LISTED RECORDS below:

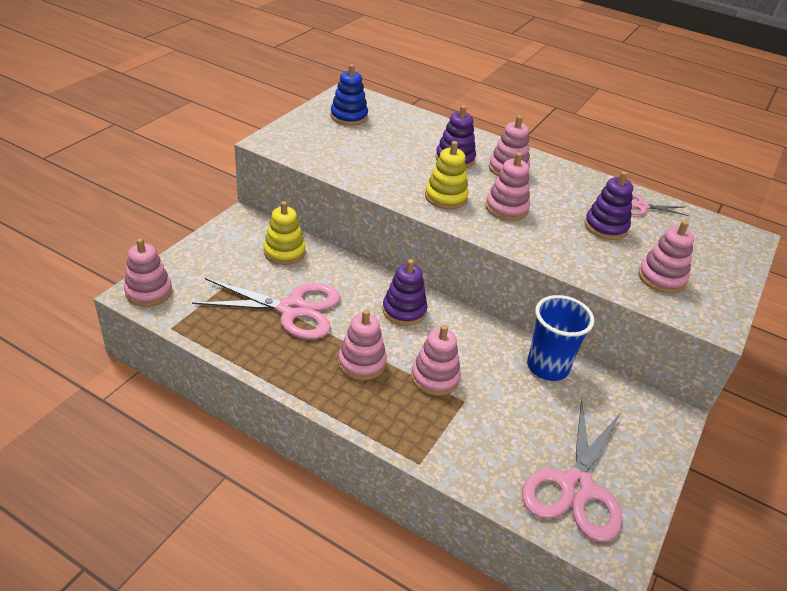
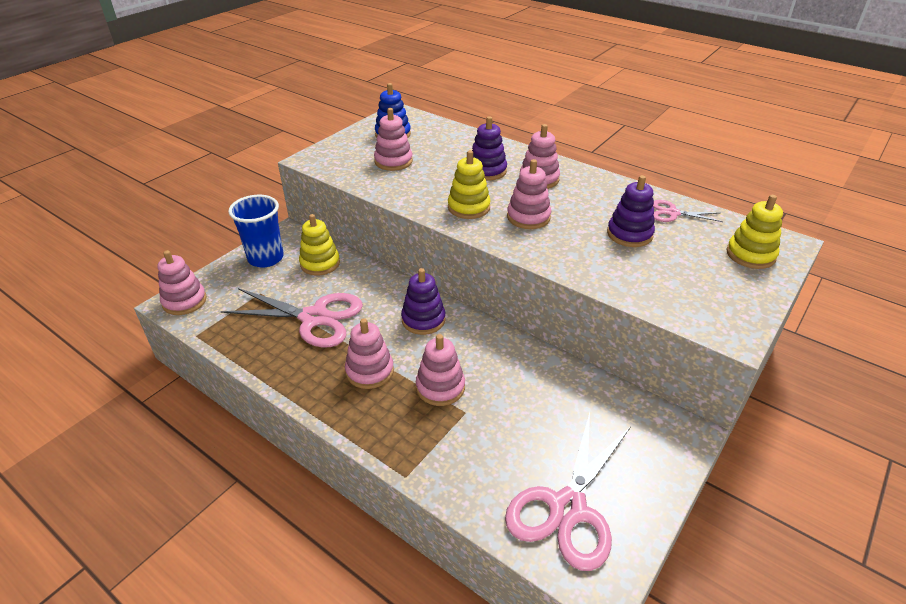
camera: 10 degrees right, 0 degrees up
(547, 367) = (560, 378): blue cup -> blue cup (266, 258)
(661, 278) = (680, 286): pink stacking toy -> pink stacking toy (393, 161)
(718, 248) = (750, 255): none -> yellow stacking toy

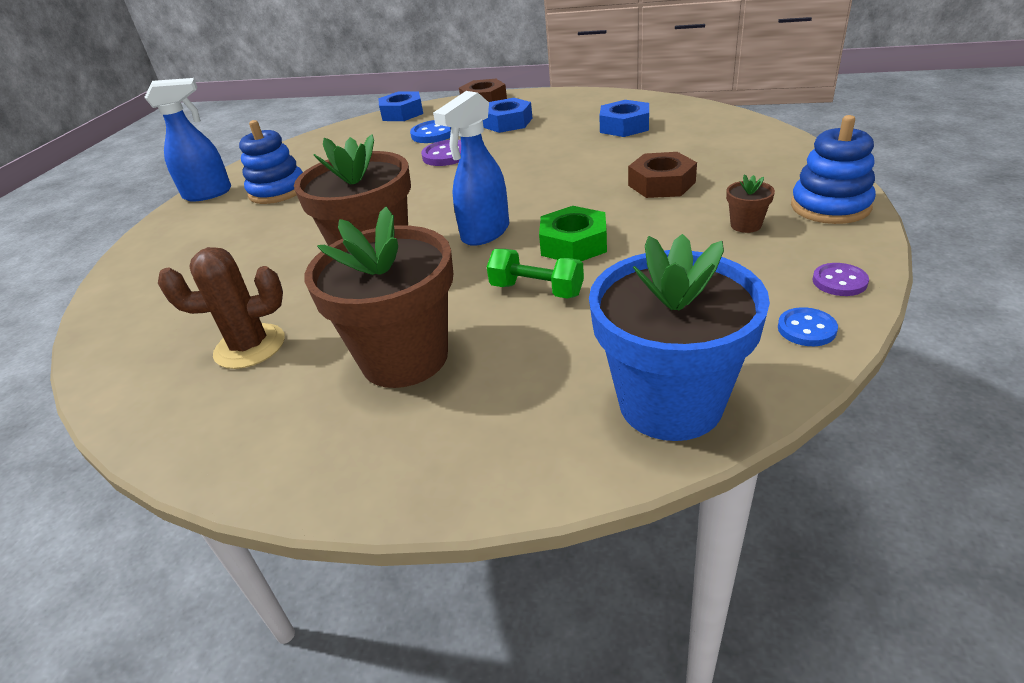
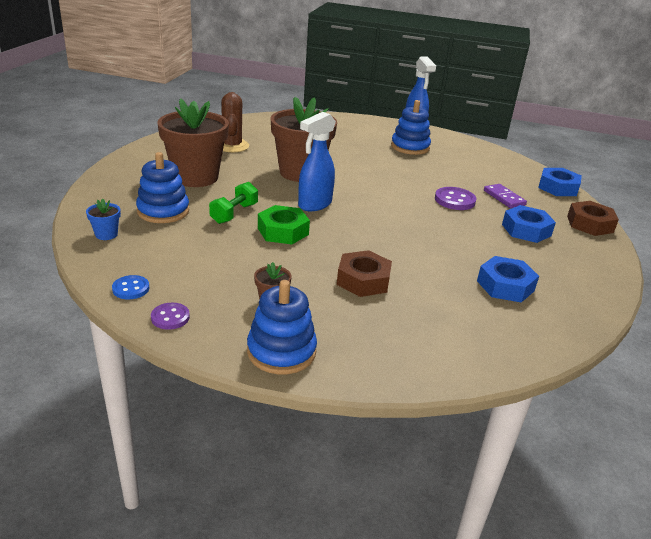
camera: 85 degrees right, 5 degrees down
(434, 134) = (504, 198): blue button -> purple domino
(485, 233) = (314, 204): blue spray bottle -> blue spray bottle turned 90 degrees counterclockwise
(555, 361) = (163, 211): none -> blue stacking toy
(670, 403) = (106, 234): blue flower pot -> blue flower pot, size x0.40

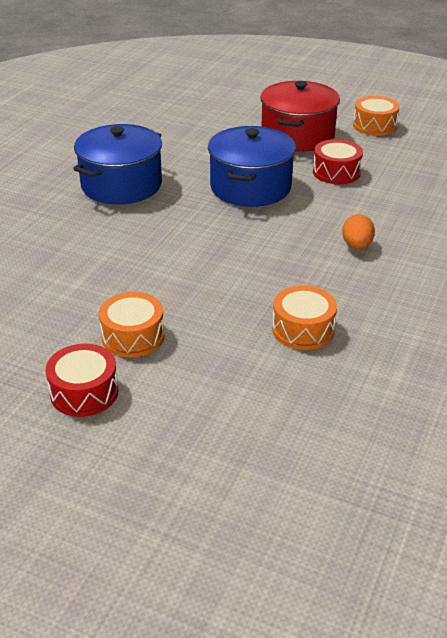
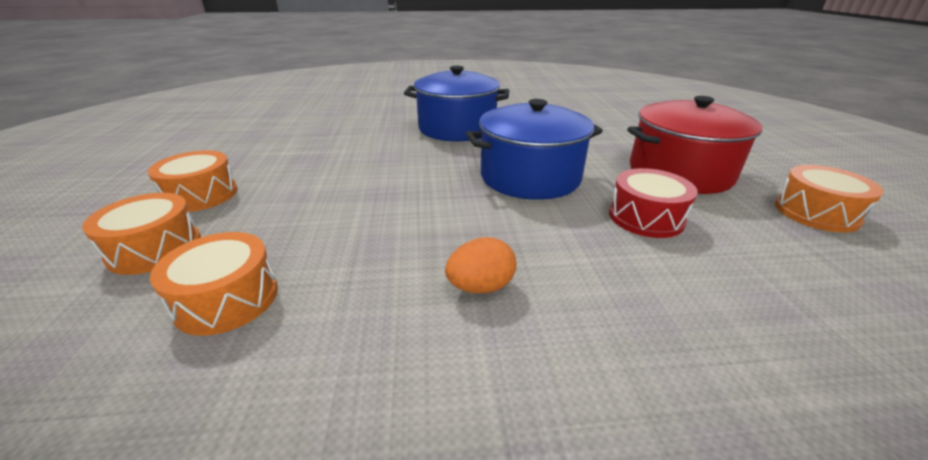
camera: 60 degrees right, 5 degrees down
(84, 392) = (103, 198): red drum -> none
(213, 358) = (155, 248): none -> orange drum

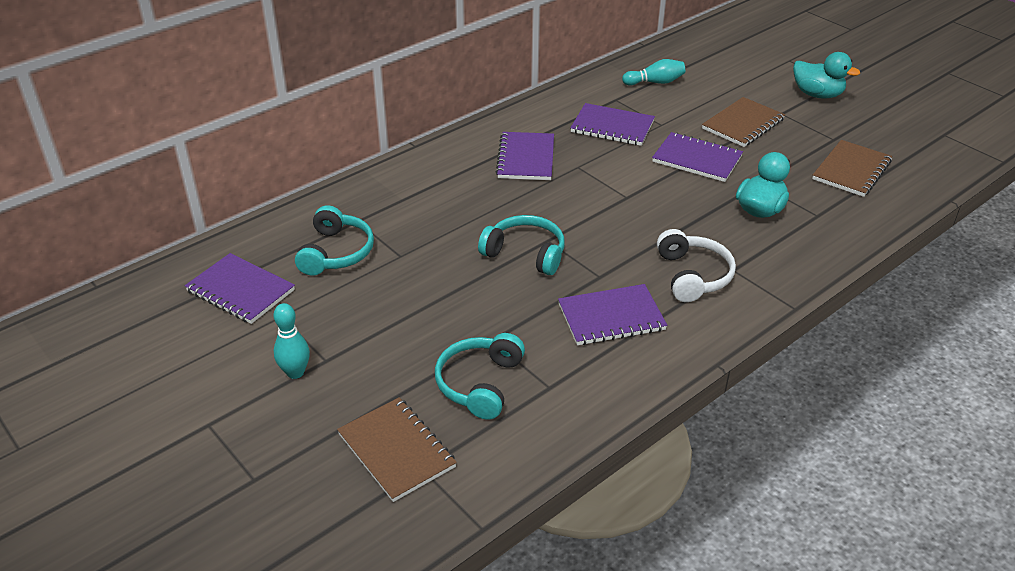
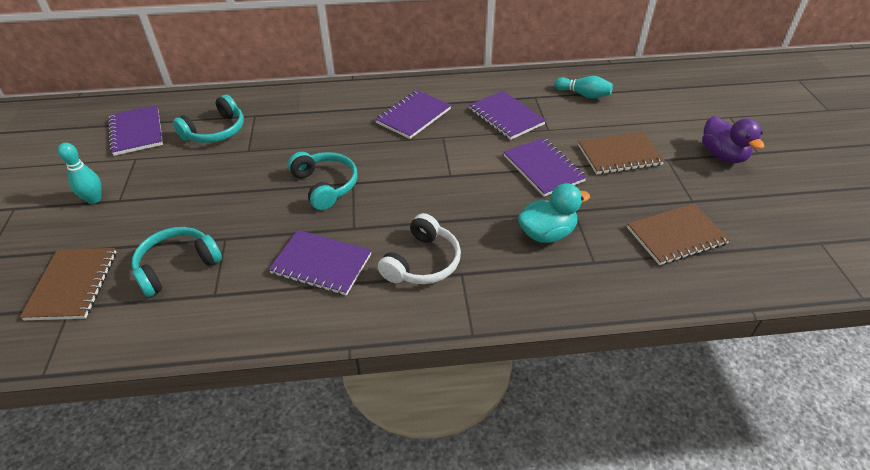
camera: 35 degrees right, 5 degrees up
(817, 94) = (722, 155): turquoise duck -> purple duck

End of LISTED RECORDS.

▶ ABOUT THIS TASK: Take the lines from the one holding "(213, 358) = (155, 248): none -> orange drum" through the final line of the records above and output them exactly, both ends included, excluding pictures.

▶ ANSWER SECTION:
(213, 358) = (155, 248): none -> orange drum

camera: 35 degrees right, 5 degrees up
(817, 94) = (722, 155): turquoise duck -> purple duck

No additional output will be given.